Data excerpts:
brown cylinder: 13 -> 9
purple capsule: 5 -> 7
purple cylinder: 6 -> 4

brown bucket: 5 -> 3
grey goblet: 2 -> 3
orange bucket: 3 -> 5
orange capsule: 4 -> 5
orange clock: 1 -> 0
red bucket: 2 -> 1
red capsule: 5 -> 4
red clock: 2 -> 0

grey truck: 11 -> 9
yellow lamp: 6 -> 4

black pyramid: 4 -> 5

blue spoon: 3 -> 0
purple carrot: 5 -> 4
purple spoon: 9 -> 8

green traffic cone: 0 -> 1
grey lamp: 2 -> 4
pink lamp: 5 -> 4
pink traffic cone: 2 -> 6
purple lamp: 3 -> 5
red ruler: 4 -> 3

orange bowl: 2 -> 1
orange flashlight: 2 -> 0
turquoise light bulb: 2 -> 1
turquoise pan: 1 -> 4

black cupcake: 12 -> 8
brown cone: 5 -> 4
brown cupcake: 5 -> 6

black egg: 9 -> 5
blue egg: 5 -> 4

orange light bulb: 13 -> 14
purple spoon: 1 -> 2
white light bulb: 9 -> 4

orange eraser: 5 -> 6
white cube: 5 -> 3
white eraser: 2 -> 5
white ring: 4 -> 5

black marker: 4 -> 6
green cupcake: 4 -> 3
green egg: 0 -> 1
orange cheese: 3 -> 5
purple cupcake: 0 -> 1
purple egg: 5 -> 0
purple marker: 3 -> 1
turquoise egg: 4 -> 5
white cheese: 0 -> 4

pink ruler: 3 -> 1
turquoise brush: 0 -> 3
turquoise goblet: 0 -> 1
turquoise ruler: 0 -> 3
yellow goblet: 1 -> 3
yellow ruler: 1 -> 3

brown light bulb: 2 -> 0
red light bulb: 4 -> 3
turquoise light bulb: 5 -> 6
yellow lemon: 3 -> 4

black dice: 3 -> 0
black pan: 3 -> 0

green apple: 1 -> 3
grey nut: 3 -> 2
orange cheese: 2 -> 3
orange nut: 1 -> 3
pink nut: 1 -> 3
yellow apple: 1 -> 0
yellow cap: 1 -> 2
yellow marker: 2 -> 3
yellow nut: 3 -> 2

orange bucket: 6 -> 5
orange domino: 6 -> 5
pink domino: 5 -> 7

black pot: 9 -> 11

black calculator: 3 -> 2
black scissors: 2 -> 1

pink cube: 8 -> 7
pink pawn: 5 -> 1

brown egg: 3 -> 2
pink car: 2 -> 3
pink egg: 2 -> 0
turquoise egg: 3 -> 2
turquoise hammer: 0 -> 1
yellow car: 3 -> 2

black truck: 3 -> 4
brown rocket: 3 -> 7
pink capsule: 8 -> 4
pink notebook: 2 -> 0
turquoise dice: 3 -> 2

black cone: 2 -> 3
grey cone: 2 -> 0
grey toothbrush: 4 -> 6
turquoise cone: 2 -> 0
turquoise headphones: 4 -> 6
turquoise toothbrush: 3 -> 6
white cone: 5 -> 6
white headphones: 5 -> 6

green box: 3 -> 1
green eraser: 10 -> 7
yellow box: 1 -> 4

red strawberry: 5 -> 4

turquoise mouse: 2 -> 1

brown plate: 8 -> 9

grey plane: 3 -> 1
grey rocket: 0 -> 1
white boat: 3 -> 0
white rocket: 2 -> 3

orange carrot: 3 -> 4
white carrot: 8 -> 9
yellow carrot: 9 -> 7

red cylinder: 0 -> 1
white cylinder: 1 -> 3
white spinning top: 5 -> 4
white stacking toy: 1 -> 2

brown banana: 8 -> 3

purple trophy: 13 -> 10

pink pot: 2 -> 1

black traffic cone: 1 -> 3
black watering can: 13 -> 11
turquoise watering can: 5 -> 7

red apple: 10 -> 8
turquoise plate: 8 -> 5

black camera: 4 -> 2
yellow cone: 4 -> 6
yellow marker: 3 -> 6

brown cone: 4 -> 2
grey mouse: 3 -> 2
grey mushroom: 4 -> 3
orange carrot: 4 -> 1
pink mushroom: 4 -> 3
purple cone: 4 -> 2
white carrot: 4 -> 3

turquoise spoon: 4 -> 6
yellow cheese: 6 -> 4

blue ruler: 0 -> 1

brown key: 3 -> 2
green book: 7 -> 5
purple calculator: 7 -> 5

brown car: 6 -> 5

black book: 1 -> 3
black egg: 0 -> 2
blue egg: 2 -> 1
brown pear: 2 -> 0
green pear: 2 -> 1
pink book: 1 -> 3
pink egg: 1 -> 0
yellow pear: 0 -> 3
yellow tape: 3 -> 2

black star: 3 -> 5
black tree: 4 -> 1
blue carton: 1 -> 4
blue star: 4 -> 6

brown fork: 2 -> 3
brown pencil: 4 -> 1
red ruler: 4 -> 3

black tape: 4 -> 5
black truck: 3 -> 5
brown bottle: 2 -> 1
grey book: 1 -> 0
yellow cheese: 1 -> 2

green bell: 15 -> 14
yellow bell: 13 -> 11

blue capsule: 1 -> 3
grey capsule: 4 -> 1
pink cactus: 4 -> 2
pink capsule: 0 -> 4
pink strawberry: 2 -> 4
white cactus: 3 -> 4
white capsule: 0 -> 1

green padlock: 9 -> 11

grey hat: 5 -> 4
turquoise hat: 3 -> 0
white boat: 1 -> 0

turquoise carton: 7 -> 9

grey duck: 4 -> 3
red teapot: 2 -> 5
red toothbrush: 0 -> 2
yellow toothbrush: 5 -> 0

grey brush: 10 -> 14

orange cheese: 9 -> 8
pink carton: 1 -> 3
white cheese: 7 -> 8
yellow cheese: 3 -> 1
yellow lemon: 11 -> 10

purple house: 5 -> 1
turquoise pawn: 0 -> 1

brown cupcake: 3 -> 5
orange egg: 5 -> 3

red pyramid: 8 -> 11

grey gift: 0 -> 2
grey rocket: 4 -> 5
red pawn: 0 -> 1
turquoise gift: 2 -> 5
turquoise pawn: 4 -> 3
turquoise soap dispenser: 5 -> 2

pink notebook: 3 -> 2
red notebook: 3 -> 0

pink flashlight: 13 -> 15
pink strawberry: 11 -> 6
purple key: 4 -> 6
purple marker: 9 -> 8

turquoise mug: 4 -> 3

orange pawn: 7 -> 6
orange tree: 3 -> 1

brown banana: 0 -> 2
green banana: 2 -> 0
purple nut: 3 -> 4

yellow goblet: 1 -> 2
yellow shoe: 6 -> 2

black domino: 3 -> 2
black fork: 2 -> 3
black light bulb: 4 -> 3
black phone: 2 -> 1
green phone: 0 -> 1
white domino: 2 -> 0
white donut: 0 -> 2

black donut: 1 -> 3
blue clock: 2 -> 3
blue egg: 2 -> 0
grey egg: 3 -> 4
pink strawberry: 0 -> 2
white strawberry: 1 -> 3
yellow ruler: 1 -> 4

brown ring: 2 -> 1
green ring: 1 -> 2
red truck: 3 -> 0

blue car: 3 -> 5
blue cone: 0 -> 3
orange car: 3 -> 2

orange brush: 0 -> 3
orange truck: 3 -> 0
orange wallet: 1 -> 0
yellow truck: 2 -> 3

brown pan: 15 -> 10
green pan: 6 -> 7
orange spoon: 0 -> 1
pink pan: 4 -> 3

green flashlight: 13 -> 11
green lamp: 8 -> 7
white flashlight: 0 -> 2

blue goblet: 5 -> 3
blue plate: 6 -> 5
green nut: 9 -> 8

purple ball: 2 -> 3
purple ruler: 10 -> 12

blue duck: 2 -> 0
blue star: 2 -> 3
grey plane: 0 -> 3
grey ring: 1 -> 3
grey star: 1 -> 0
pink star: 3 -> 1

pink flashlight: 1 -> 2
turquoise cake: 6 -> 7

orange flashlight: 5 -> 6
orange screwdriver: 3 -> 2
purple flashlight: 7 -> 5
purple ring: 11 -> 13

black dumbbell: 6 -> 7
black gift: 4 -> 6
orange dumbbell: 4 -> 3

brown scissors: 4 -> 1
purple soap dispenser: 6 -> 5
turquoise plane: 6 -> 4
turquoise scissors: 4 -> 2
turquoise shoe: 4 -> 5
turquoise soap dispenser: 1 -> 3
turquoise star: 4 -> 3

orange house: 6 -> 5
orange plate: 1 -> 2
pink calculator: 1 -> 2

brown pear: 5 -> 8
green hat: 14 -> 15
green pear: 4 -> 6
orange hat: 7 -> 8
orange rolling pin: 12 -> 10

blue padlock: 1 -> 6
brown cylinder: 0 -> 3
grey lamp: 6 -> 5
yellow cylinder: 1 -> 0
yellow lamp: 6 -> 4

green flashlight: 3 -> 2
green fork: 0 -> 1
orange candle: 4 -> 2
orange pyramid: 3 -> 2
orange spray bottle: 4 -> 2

### AIM OF THE TASK
Write out exactly the lines above between the line with "black book: 1 -> 3" and the line with "red notebook: 3 -> 0", inclusive, and nothing beyond them.

### SOLUTION TO THIS EXERCISE
black book: 1 -> 3
black egg: 0 -> 2
blue egg: 2 -> 1
brown pear: 2 -> 0
green pear: 2 -> 1
pink book: 1 -> 3
pink egg: 1 -> 0
yellow pear: 0 -> 3
yellow tape: 3 -> 2

black star: 3 -> 5
black tree: 4 -> 1
blue carton: 1 -> 4
blue star: 4 -> 6

brown fork: 2 -> 3
brown pencil: 4 -> 1
red ruler: 4 -> 3

black tape: 4 -> 5
black truck: 3 -> 5
brown bottle: 2 -> 1
grey book: 1 -> 0
yellow cheese: 1 -> 2

green bell: 15 -> 14
yellow bell: 13 -> 11

blue capsule: 1 -> 3
grey capsule: 4 -> 1
pink cactus: 4 -> 2
pink capsule: 0 -> 4
pink strawberry: 2 -> 4
white cactus: 3 -> 4
white capsule: 0 -> 1

green padlock: 9 -> 11

grey hat: 5 -> 4
turquoise hat: 3 -> 0
white boat: 1 -> 0

turquoise carton: 7 -> 9

grey duck: 4 -> 3
red teapot: 2 -> 5
red toothbrush: 0 -> 2
yellow toothbrush: 5 -> 0

grey brush: 10 -> 14

orange cheese: 9 -> 8
pink carton: 1 -> 3
white cheese: 7 -> 8
yellow cheese: 3 -> 1
yellow lemon: 11 -> 10

purple house: 5 -> 1
turquoise pawn: 0 -> 1

brown cupcake: 3 -> 5
orange egg: 5 -> 3

red pyramid: 8 -> 11

grey gift: 0 -> 2
grey rocket: 4 -> 5
red pawn: 0 -> 1
turquoise gift: 2 -> 5
turquoise pawn: 4 -> 3
turquoise soap dispenser: 5 -> 2

pink notebook: 3 -> 2
red notebook: 3 -> 0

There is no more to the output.